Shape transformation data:
···
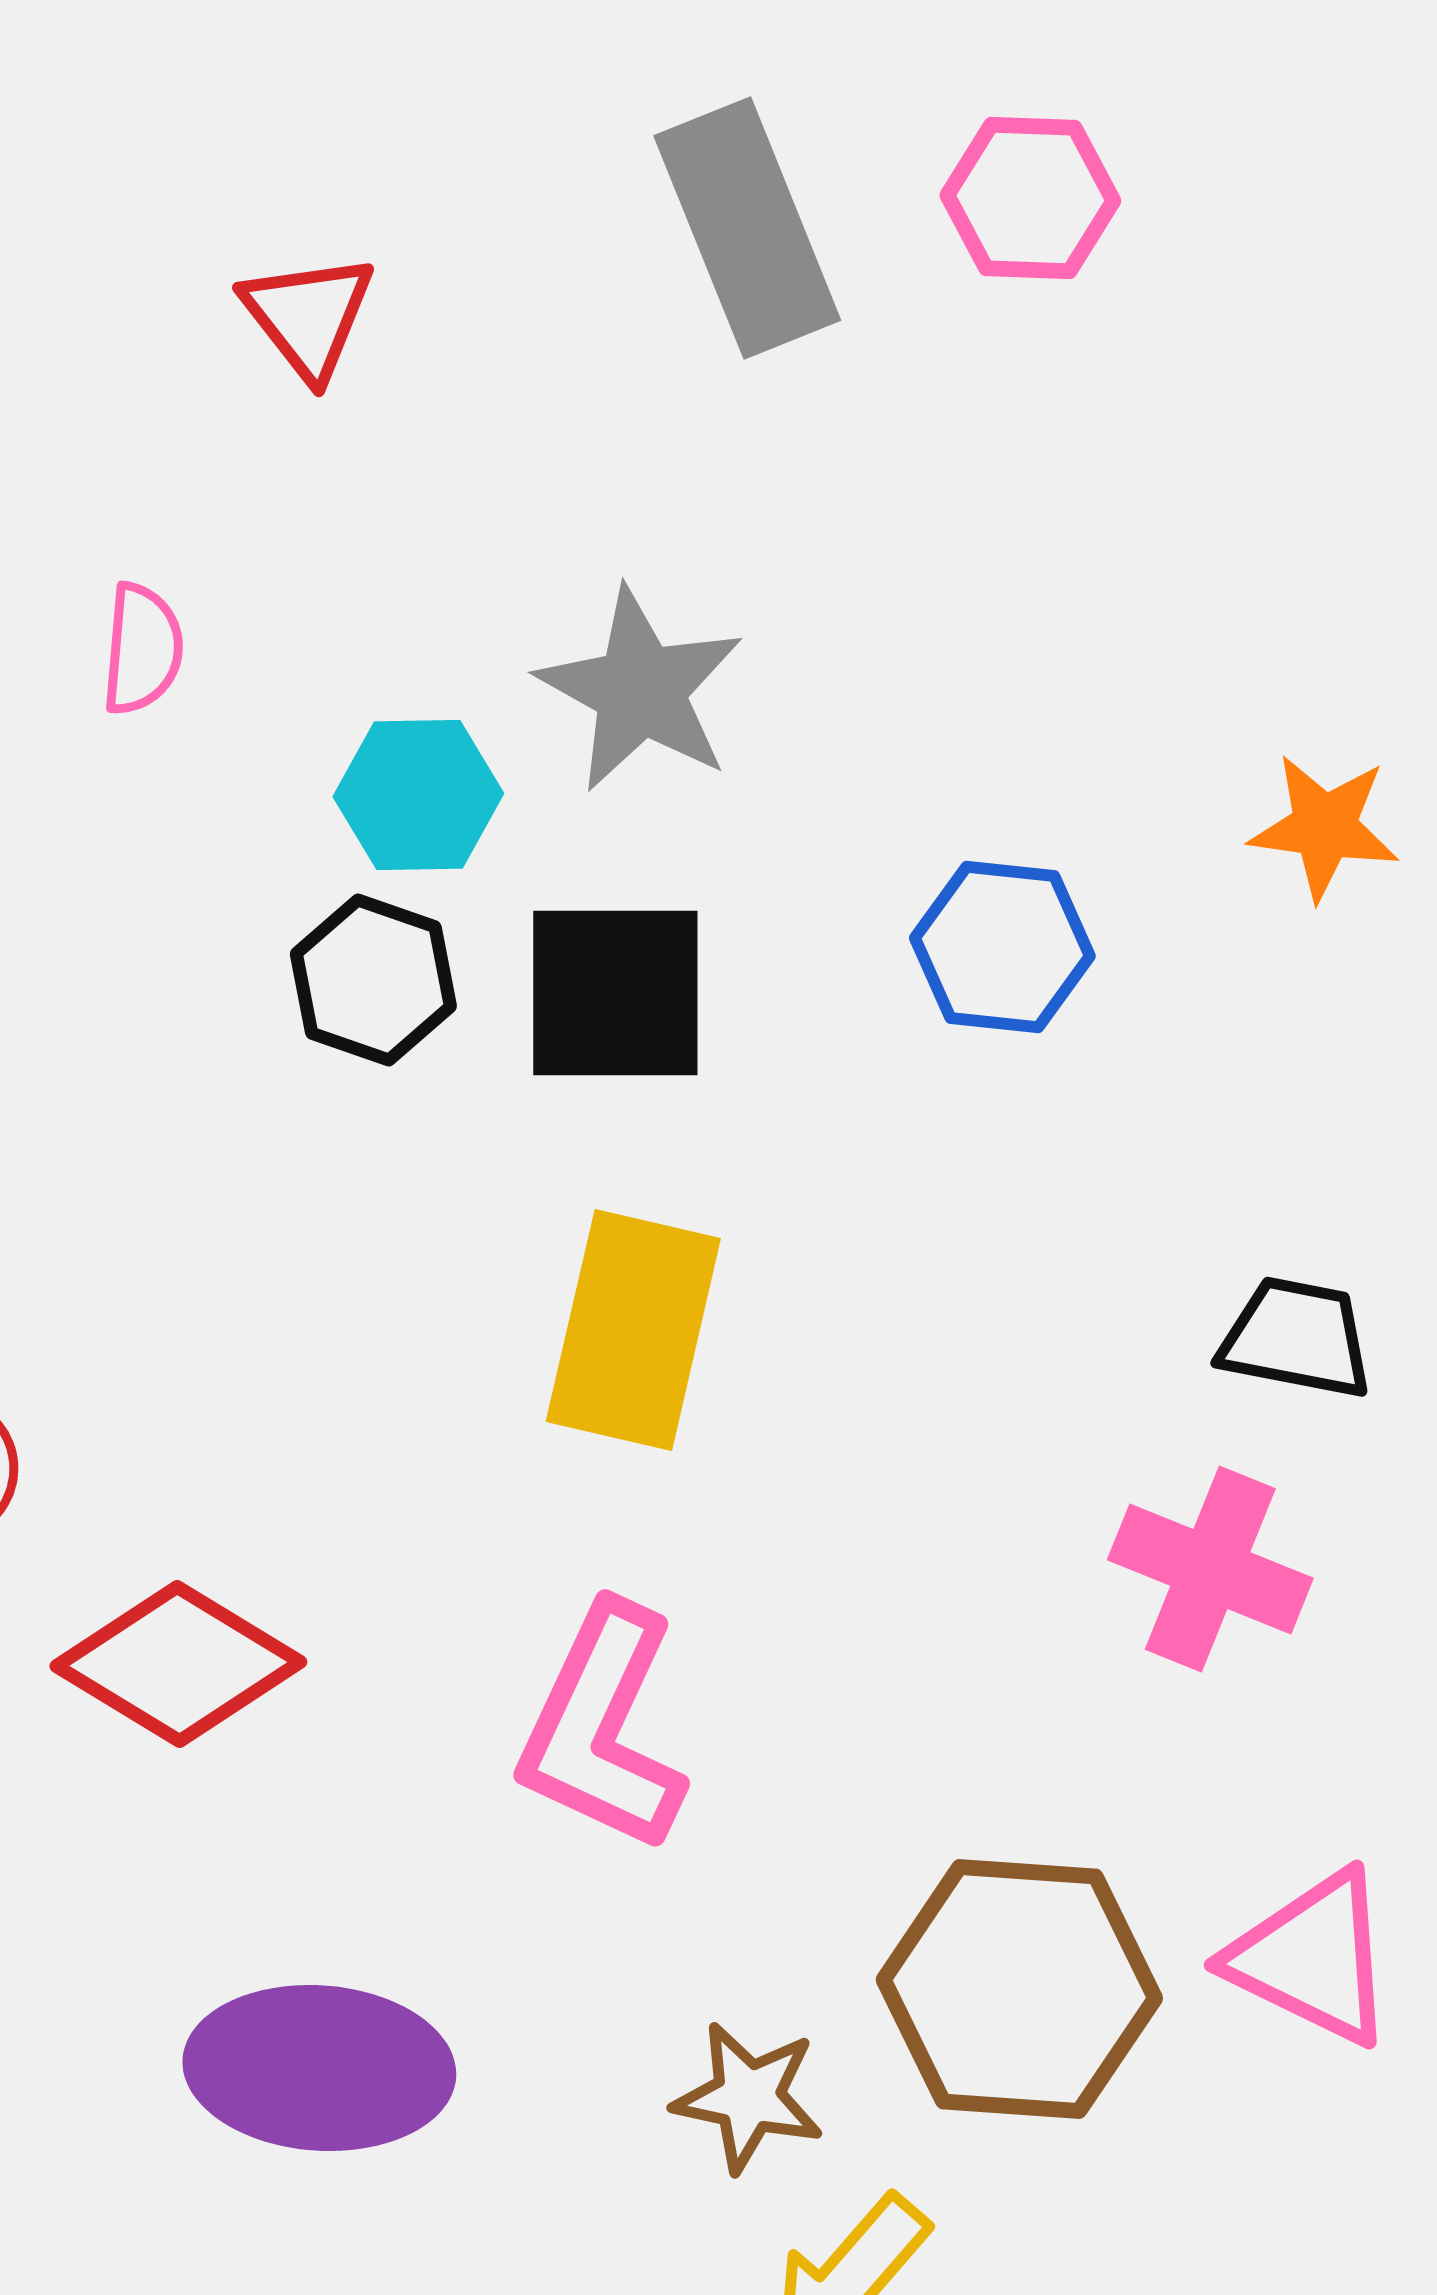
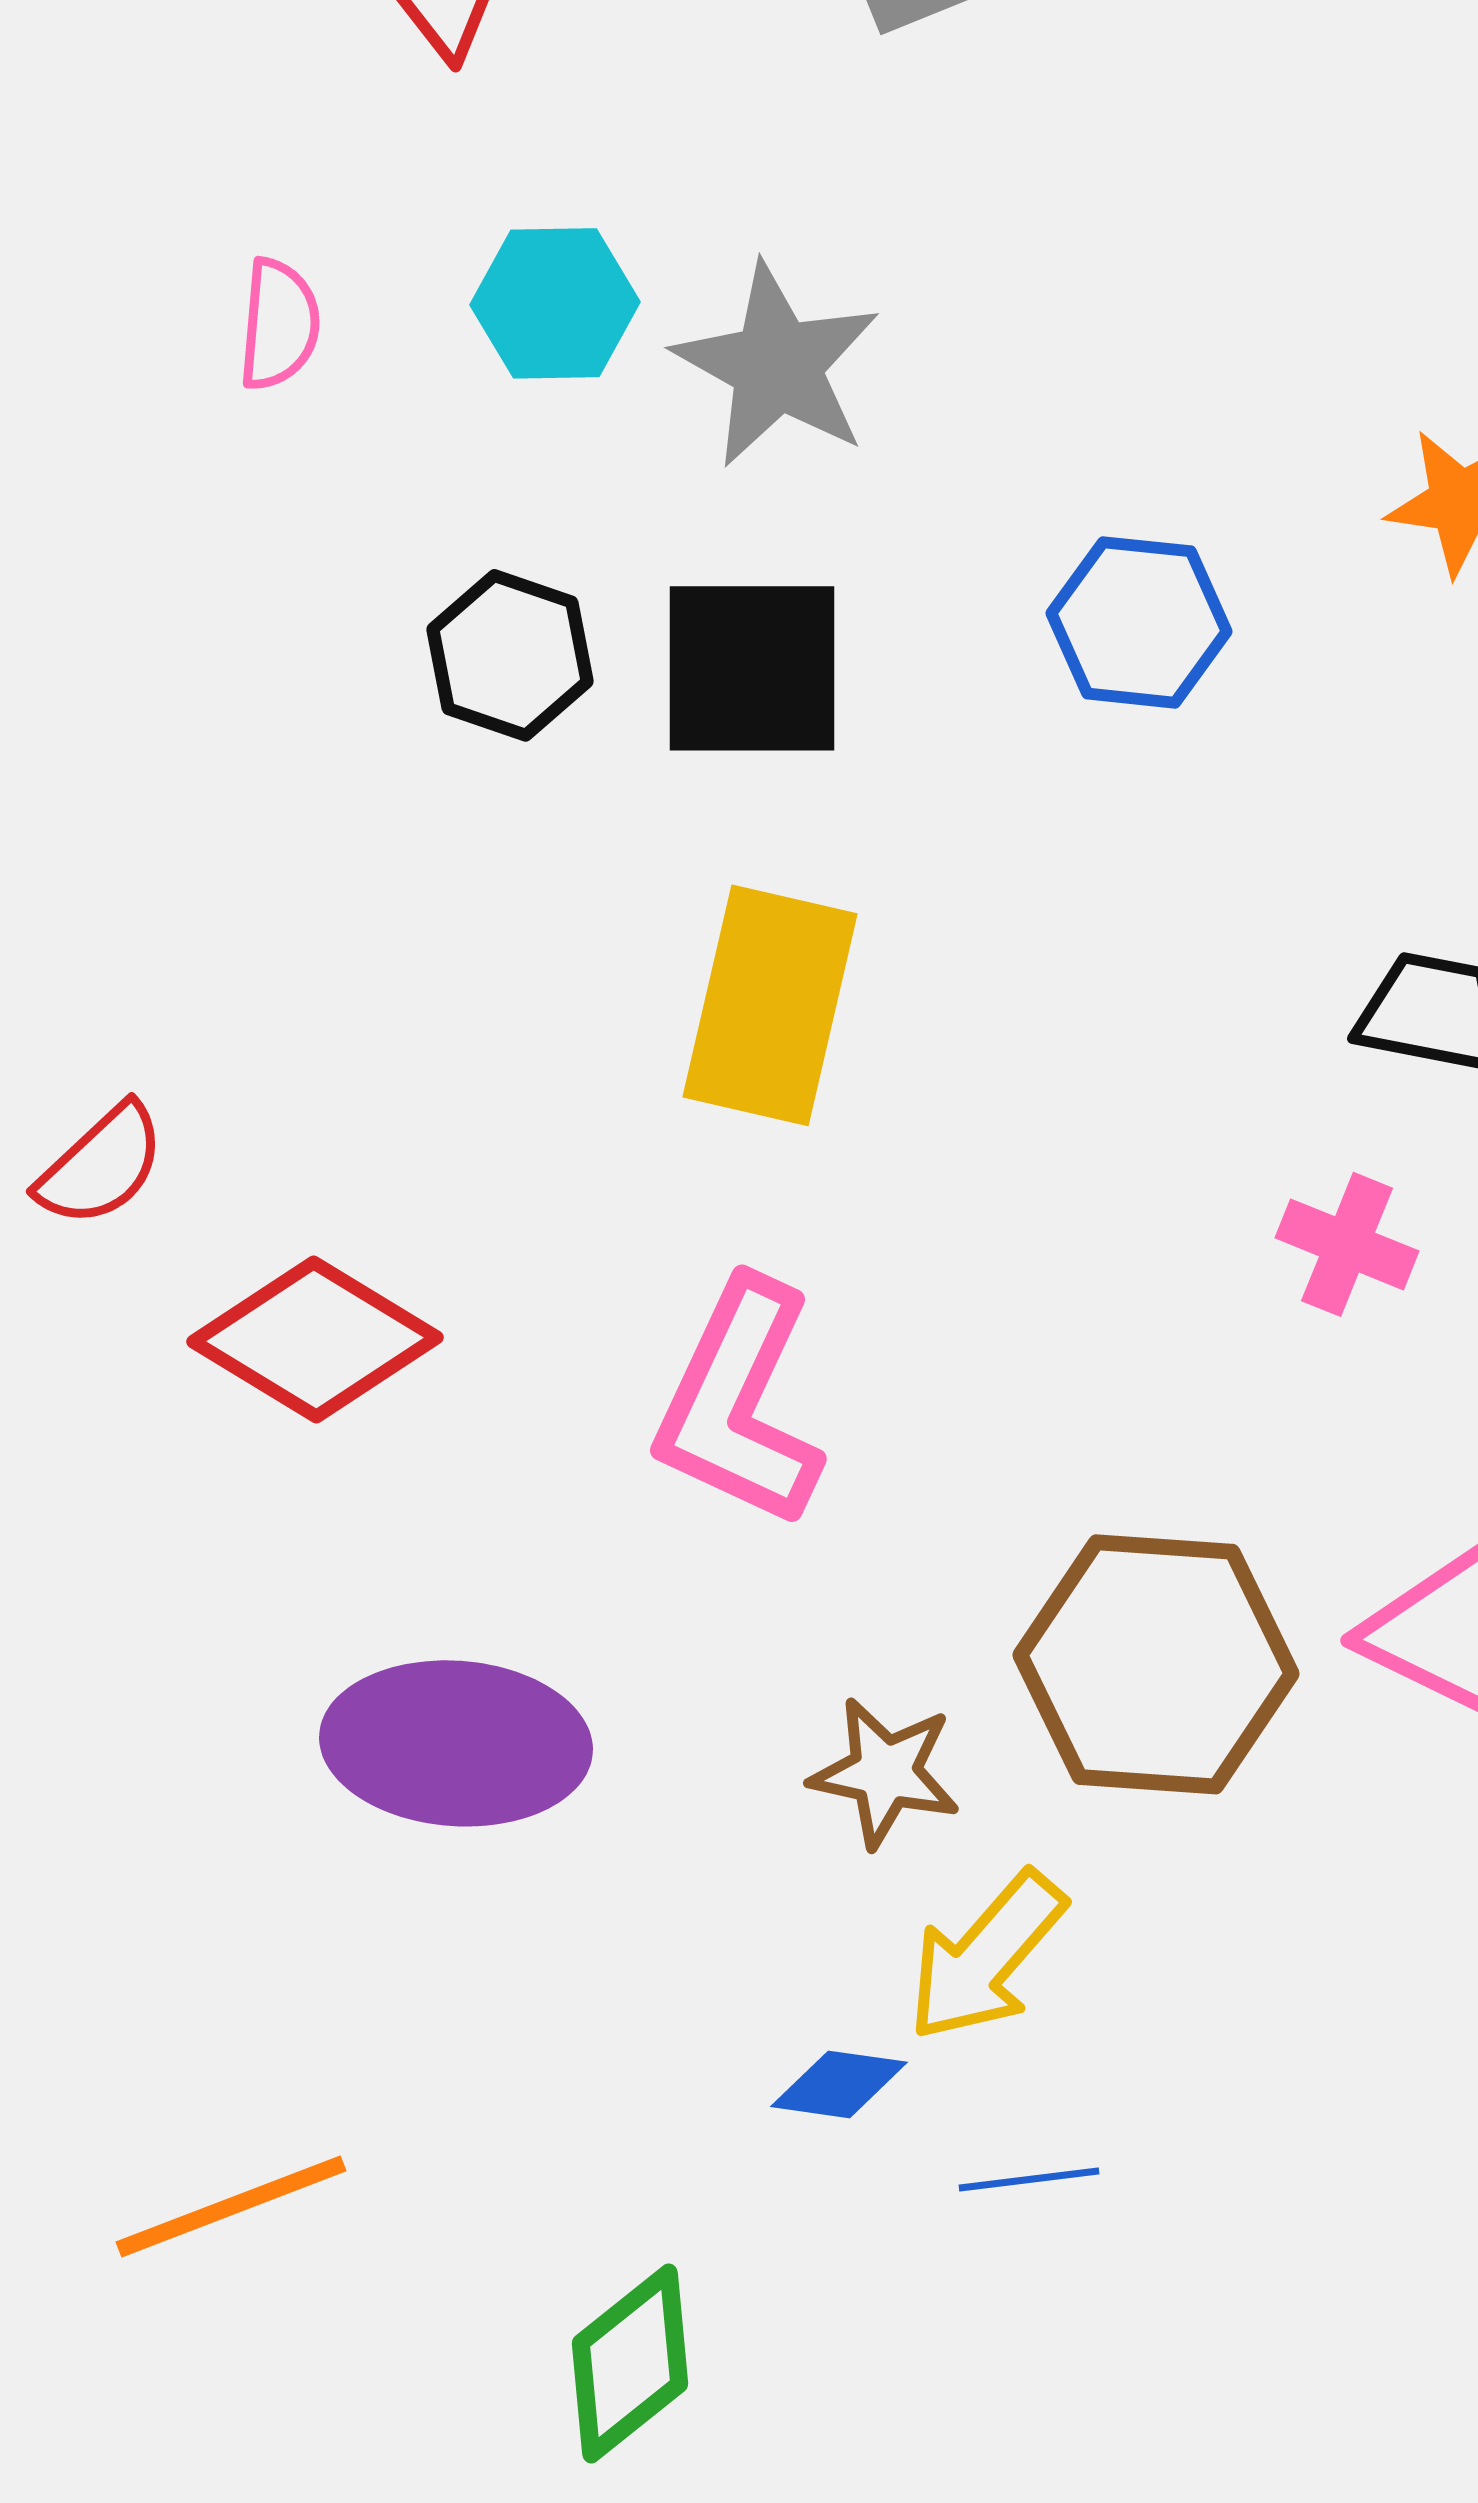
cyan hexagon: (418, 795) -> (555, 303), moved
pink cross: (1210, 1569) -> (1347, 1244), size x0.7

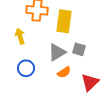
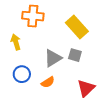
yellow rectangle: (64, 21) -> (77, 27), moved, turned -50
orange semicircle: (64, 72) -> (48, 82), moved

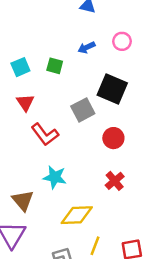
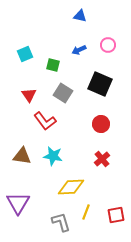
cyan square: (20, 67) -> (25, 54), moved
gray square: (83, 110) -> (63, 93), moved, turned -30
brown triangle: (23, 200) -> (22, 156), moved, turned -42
···
## [What to do]
Copy every line of the entries in which "square" can be found.

## [Output of the exercise]
cyan square: (20, 67) -> (25, 54), moved
gray square: (83, 110) -> (63, 93), moved, turned -30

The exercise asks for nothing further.